▶ **Work item**: Lines from the one containing "blue clock [380,101,412,147]" through the last line of the material below: print these exactly, and only these.
Input data Start Marker
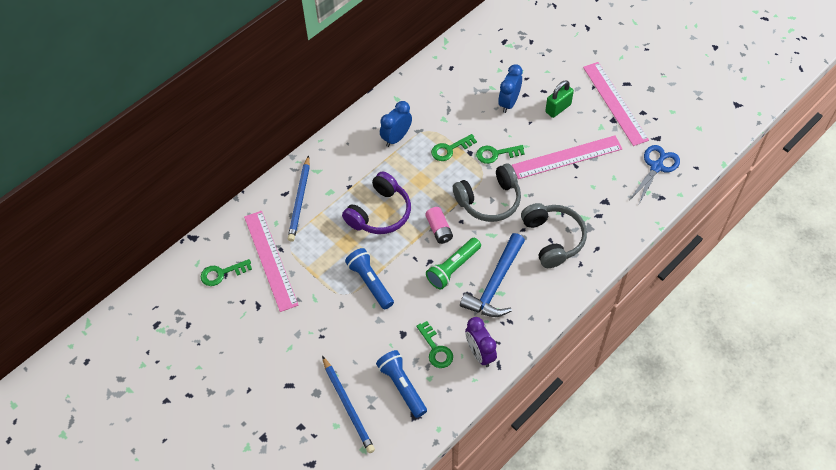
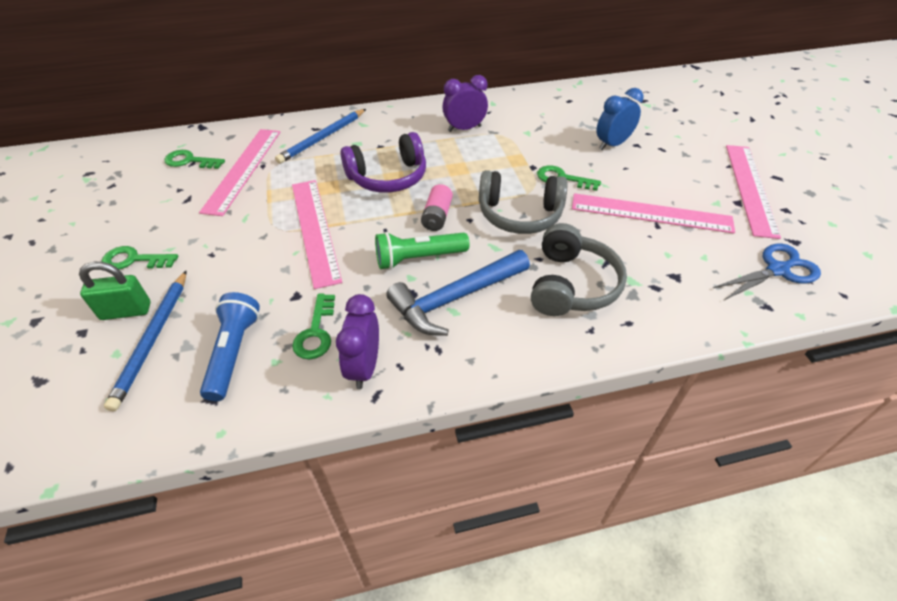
camera: 30 degrees right, 10 degrees down
blue flashlight [345,248,394,309] -> pink ruler [292,180,342,289]
blue clock [380,101,412,147] -> purple clock [442,75,488,132]
green key [431,134,477,161] -> green key moved to [102,246,178,270]
green padlock [545,80,574,118] -> green padlock moved to [79,262,151,320]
Input data End Marker
▶ **Answer area**:
blue clock [380,101,412,147] -> purple clock [442,75,488,132]
green key [431,134,477,161] -> green key moved to [102,246,178,270]
green padlock [545,80,574,118] -> green padlock moved to [79,262,151,320]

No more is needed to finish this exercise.